Content starts
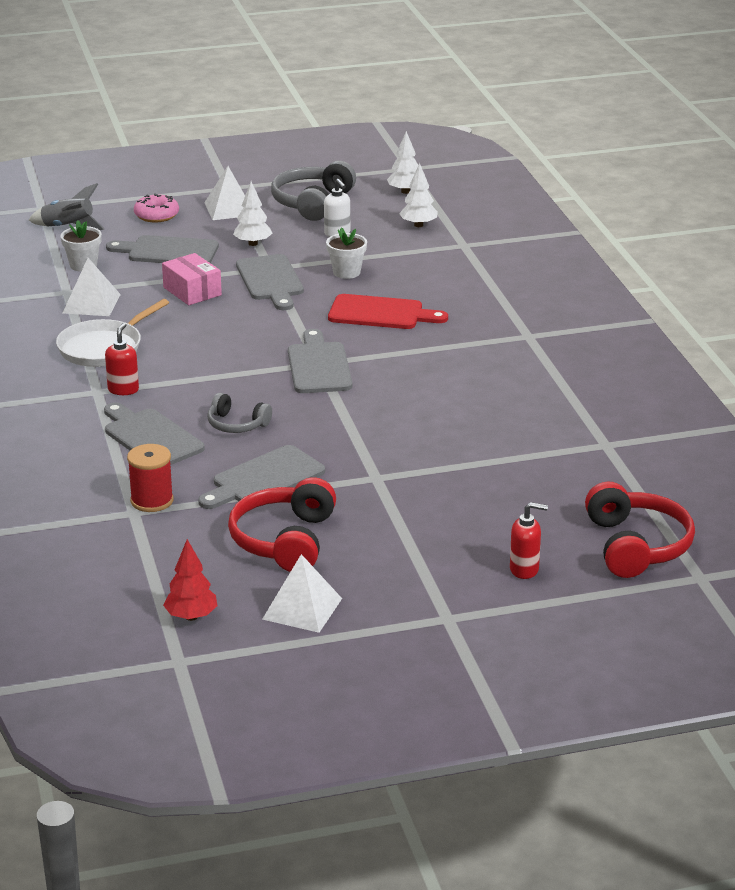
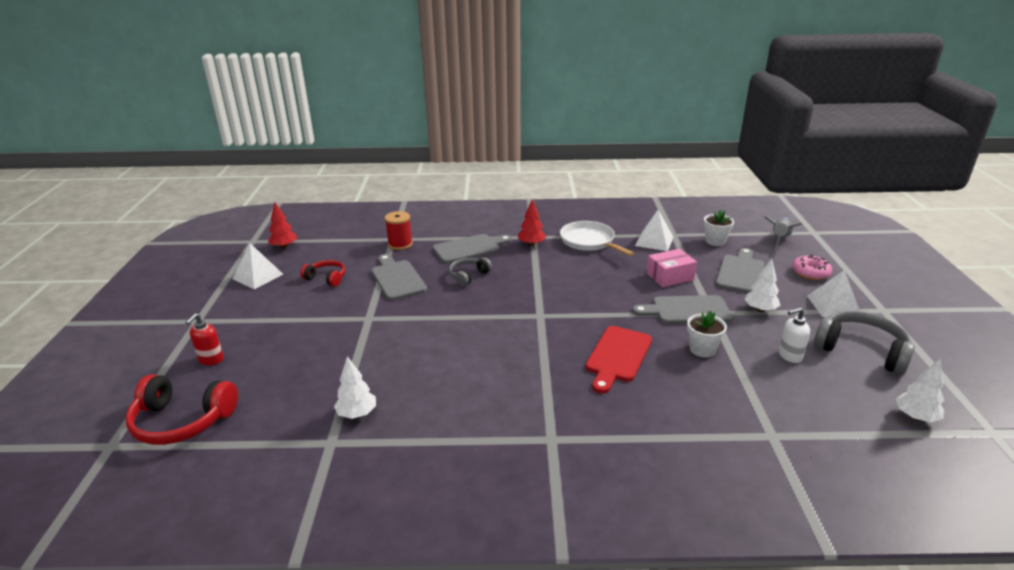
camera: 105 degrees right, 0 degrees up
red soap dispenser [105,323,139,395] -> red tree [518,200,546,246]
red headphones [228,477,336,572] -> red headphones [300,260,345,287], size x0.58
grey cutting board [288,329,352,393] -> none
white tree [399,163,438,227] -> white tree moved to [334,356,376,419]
Content ends
● Work task
Every line from the one containing "grey cutting board [288,329,352,393] -> none" through the last line of the entries should be output exactly; nothing else belongs in the reply.

● Output of the task
grey cutting board [288,329,352,393] -> none
white tree [399,163,438,227] -> white tree moved to [334,356,376,419]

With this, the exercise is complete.